Work to be completed: Extract the lines of the entries starting at the line that contains "eddy [1786, 575]" and ending at the line that contains "midway [181, 997]", both included, and reproduce them verbatim.

Extracted records:
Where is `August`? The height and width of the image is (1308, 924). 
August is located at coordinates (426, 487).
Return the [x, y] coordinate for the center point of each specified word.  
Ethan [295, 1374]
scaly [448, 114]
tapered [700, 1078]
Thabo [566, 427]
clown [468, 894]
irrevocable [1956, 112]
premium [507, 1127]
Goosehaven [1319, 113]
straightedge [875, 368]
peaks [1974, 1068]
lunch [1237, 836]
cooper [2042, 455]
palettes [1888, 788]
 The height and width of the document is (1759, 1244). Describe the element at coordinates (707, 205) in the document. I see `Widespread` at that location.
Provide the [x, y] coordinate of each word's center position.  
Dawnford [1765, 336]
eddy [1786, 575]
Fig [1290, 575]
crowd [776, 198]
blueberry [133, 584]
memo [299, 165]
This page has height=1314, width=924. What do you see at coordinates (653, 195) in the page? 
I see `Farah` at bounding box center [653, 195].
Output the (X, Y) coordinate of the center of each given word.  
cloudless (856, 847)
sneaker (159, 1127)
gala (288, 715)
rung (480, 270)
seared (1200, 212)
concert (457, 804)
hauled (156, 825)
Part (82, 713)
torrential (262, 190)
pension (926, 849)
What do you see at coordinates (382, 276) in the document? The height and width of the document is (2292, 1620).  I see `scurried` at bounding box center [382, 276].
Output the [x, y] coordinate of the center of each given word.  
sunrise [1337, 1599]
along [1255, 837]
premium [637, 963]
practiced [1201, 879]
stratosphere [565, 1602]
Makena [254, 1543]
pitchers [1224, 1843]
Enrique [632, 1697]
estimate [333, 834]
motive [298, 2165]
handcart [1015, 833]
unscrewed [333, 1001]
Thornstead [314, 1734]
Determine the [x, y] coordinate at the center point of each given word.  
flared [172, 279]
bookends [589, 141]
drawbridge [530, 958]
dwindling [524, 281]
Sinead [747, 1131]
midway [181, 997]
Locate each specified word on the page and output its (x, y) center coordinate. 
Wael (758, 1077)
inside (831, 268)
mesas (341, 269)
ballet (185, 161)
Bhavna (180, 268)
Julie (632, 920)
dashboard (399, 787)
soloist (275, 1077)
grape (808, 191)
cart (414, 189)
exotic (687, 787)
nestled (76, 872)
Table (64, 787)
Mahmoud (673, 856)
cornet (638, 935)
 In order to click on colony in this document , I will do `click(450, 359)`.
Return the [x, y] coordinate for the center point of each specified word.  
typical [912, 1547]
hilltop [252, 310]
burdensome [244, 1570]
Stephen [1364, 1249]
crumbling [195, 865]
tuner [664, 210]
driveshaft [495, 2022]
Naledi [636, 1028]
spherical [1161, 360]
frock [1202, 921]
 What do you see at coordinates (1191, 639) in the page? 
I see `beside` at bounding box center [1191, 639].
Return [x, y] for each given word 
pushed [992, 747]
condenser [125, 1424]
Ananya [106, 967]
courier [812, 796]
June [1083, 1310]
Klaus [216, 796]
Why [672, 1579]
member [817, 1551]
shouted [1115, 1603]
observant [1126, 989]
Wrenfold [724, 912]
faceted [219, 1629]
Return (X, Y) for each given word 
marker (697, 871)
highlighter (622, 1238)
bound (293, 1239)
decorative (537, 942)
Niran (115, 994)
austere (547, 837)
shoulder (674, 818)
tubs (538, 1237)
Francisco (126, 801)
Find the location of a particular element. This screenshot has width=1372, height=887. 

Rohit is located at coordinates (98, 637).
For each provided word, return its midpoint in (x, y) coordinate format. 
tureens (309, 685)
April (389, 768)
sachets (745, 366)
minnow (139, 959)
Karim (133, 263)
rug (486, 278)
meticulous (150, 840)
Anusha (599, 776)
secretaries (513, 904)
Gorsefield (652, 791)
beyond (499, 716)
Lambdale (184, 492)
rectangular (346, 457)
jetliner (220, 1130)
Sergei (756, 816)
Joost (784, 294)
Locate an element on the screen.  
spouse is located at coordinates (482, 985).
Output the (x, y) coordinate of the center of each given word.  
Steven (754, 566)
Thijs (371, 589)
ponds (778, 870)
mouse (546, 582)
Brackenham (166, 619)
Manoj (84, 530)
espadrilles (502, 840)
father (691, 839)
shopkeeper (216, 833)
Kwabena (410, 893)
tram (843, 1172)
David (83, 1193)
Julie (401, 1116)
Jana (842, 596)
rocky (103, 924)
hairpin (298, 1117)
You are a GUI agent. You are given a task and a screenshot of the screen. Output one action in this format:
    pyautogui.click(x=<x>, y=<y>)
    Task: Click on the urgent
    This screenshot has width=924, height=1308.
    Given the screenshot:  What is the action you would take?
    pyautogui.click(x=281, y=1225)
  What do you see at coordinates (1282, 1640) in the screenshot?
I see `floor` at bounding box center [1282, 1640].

Result for this exercise:
eddy [1786, 575]
Fig [1290, 575]
crowd [776, 198]
blueberry [133, 584]
memo [299, 165]
This page has height=1314, width=924. What do you see at coordinates (653, 195) in the page? 
I see `Farah` at bounding box center [653, 195].
Output the (X, Y) coordinate of the center of each given word.  
cloudless (856, 847)
sneaker (159, 1127)
gala (288, 715)
rung (480, 270)
seared (1200, 212)
concert (457, 804)
hauled (156, 825)
Part (82, 713)
torrential (262, 190)
pension (926, 849)
What do you see at coordinates (382, 276) in the document? The height and width of the document is (2292, 1620).  I see `scurried` at bounding box center [382, 276].
Output the [x, y] coordinate of the center of each given word.  
sunrise [1337, 1599]
along [1255, 837]
premium [637, 963]
practiced [1201, 879]
stratosphere [565, 1602]
Makena [254, 1543]
pitchers [1224, 1843]
Enrique [632, 1697]
estimate [333, 834]
motive [298, 2165]
handcart [1015, 833]
unscrewed [333, 1001]
Thornstead [314, 1734]
Determine the [x, y] coordinate at the center point of each given word.  
flared [172, 279]
bookends [589, 141]
drawbridge [530, 958]
dwindling [524, 281]
Sinead [747, 1131]
midway [181, 997]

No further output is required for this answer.